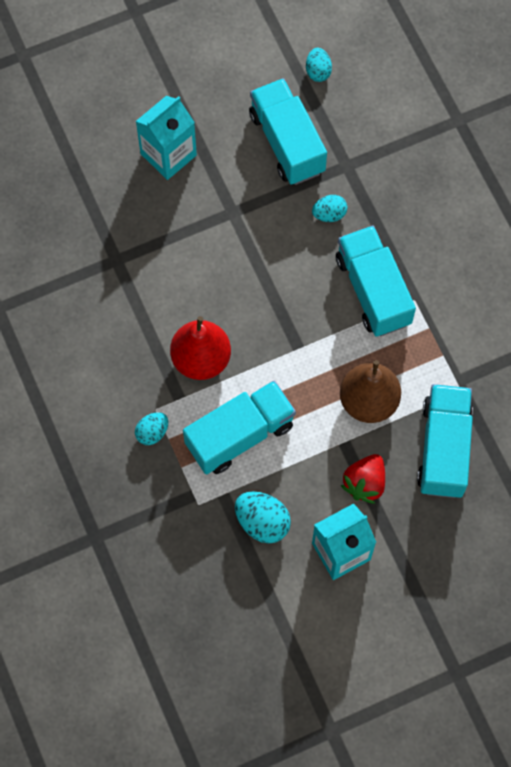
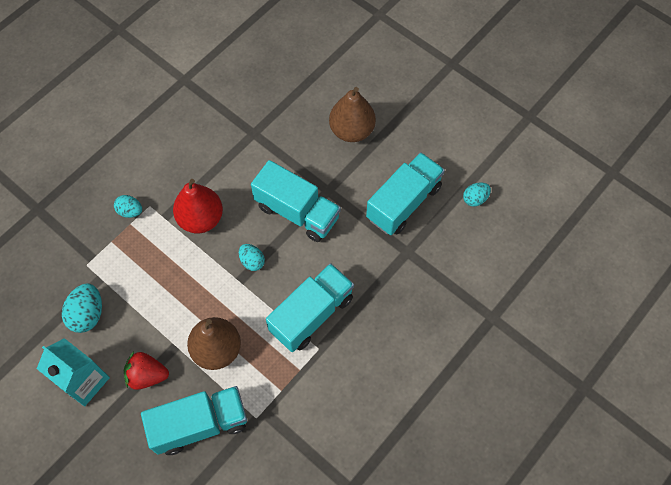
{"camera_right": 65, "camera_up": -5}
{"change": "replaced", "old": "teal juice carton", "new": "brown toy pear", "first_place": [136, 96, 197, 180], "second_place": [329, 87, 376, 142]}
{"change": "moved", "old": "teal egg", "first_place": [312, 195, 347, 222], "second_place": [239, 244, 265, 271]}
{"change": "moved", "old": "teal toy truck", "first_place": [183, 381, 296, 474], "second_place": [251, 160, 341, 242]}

YOUR ASSIGNMENT. Only text belongs in the copy: repeat each line of the data exactly and leave out the pictures.

RESPONSE TO THIS EXERCISE.
{"camera_right": 65, "camera_up": -5}
{"change": "replaced", "old": "teal juice carton", "new": "brown toy pear", "first_place": [136, 96, 197, 180], "second_place": [329, 87, 376, 142]}
{"change": "moved", "old": "teal egg", "first_place": [312, 195, 347, 222], "second_place": [239, 244, 265, 271]}
{"change": "moved", "old": "teal toy truck", "first_place": [183, 381, 296, 474], "second_place": [251, 160, 341, 242]}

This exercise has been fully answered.